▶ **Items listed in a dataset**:
* begin *

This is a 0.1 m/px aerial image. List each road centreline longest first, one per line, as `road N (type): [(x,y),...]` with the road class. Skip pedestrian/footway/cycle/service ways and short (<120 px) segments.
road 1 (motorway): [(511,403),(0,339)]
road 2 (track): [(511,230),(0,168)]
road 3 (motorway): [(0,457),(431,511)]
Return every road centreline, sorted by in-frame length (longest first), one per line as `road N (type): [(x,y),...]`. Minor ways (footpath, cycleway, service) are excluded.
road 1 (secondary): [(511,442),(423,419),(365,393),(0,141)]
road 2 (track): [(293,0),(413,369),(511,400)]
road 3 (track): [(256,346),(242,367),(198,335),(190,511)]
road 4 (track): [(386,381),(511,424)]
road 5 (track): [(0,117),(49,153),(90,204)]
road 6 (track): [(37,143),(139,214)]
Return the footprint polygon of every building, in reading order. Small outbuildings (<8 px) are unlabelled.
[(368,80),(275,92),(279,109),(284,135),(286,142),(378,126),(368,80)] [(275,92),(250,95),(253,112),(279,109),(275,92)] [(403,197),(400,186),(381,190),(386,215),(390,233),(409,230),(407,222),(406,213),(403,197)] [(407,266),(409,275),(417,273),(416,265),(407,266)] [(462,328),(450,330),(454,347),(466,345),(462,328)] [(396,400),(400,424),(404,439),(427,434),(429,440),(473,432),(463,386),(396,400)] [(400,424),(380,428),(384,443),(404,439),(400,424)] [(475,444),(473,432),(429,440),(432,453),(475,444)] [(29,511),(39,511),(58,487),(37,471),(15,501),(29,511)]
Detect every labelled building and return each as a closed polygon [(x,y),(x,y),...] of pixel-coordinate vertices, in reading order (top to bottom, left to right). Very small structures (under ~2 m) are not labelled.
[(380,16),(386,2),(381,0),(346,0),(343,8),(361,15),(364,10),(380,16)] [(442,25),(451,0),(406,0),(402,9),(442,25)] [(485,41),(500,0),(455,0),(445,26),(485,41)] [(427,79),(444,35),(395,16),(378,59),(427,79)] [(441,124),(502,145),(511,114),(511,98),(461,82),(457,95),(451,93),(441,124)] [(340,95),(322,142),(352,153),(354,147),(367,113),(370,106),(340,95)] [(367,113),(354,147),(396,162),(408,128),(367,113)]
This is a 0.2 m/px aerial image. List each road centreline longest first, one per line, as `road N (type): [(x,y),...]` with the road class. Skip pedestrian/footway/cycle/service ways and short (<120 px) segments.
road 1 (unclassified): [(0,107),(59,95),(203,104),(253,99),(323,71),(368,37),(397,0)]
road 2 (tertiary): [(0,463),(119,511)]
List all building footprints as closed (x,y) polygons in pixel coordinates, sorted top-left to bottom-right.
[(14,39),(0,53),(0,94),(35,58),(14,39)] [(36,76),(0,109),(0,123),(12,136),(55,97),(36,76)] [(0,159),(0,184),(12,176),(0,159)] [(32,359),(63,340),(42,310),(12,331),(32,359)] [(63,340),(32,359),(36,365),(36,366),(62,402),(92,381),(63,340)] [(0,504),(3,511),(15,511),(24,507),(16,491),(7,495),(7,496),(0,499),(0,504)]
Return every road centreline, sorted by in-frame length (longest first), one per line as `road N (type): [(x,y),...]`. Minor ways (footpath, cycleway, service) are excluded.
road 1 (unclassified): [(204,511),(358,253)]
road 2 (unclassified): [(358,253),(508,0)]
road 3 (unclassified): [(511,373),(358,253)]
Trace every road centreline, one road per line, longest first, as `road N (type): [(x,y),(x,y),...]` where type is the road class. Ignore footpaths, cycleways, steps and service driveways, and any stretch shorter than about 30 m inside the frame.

* end *

▶ **TASK DIRECTIONS**: Please copy all of the entries above word for word, in their original order.

▶ **TASK RESULT**:
This is a 0.1 m/px aerial image. List each road centreline longest first, one per line, as `road N (type): [(x,y),...]` with the road class. Skip pedestrian/footway/cycle/service ways and short (<120 px) segments.
road 1 (motorway): [(511,403),(0,339)]
road 2 (track): [(511,230),(0,168)]
road 3 (motorway): [(0,457),(431,511)]
Return every road centreline, sorted by in-frame length (longest first), one per line as `road N (type): [(x,y),...]`. Minor ways (footpath, cycleway, service) are excluded.
road 1 (secondary): [(511,442),(423,419),(365,393),(0,141)]
road 2 (track): [(293,0),(413,369),(511,400)]
road 3 (track): [(256,346),(242,367),(198,335),(190,511)]
road 4 (track): [(386,381),(511,424)]
road 5 (track): [(0,117),(49,153),(90,204)]
road 6 (track): [(37,143),(139,214)]
Return the footprint polygon of every building, in reading order. Small outbuildings (<8 px) are unlabelled.
[(368,80),(275,92),(279,109),(284,135),(286,142),(378,126),(368,80)] [(275,92),(250,95),(253,112),(279,109),(275,92)] [(403,197),(400,186),(381,190),(386,215),(390,233),(409,230),(407,222),(406,213),(403,197)] [(407,266),(409,275),(417,273),(416,265),(407,266)] [(462,328),(450,330),(454,347),(466,345),(462,328)] [(396,400),(400,424),(404,439),(427,434),(429,440),(473,432),(463,386),(396,400)] [(400,424),(380,428),(384,443),(404,439),(400,424)] [(475,444),(473,432),(429,440),(432,453),(475,444)] [(29,511),(39,511),(58,487),(37,471),(15,501),(29,511)]
Detect every labelled building and return each as a closed polygon [(x,y),(x,y),...] of pixel-coordinate vertices, in reading order (top to bottom, left to right). Very small structures (under ~2 m) are not labelled.
[(380,16),(386,2),(381,0),(346,0),(343,8),(361,15),(364,10),(380,16)] [(442,25),(451,0),(406,0),(402,9),(442,25)] [(485,41),(500,0),(455,0),(445,26),(485,41)] [(427,79),(444,35),(395,16),(378,59),(427,79)] [(441,124),(502,145),(511,114),(511,98),(461,82),(457,95),(451,93),(441,124)] [(340,95),(322,142),(352,153),(354,147),(367,113),(370,106),(340,95)] [(367,113),(354,147),(396,162),(408,128),(367,113)]
This is a 0.2 m/px aerial image. List each road centreline longest first, one per line, as `road N (type): [(x,y),...]` with the road class. Skip pedestrian/footway/cycle/service ways and short (<120 px) segments.
road 1 (unclassified): [(0,107),(59,95),(203,104),(253,99),(323,71),(368,37),(397,0)]
road 2 (tertiary): [(0,463),(119,511)]
List all building footprints as closed (x,y) polygons in pixel coordinates, sorted top-left to bottom-right.
[(14,39),(0,53),(0,94),(35,58),(14,39)] [(36,76),(0,109),(0,123),(12,136),(55,97),(36,76)] [(0,159),(0,184),(12,176),(0,159)] [(32,359),(63,340),(42,310),(12,331),(32,359)] [(63,340),(32,359),(36,365),(36,366),(62,402),(92,381),(63,340)] [(0,504),(3,511),(15,511),(24,507),(16,491),(7,495),(7,496),(0,499),(0,504)]
Return every road centreline, sorted by in-frame length (longest first), one per line as `road N (type): [(x,y),...]`. Minor ways (footpath, cycleway, service) are excluded.
road 1 (unclassified): [(204,511),(358,253)]
road 2 (unclassified): [(358,253),(508,0)]
road 3 (unclassified): [(511,373),(358,253)]
Trace every road centreline, one road per line, longest first, as `road N (type): [(x,y),(x,y),...]` where type is the road class. Ignore footpaths, cycleways, steps and service driveways, and any stretch shorter than about 30 m inside the frame.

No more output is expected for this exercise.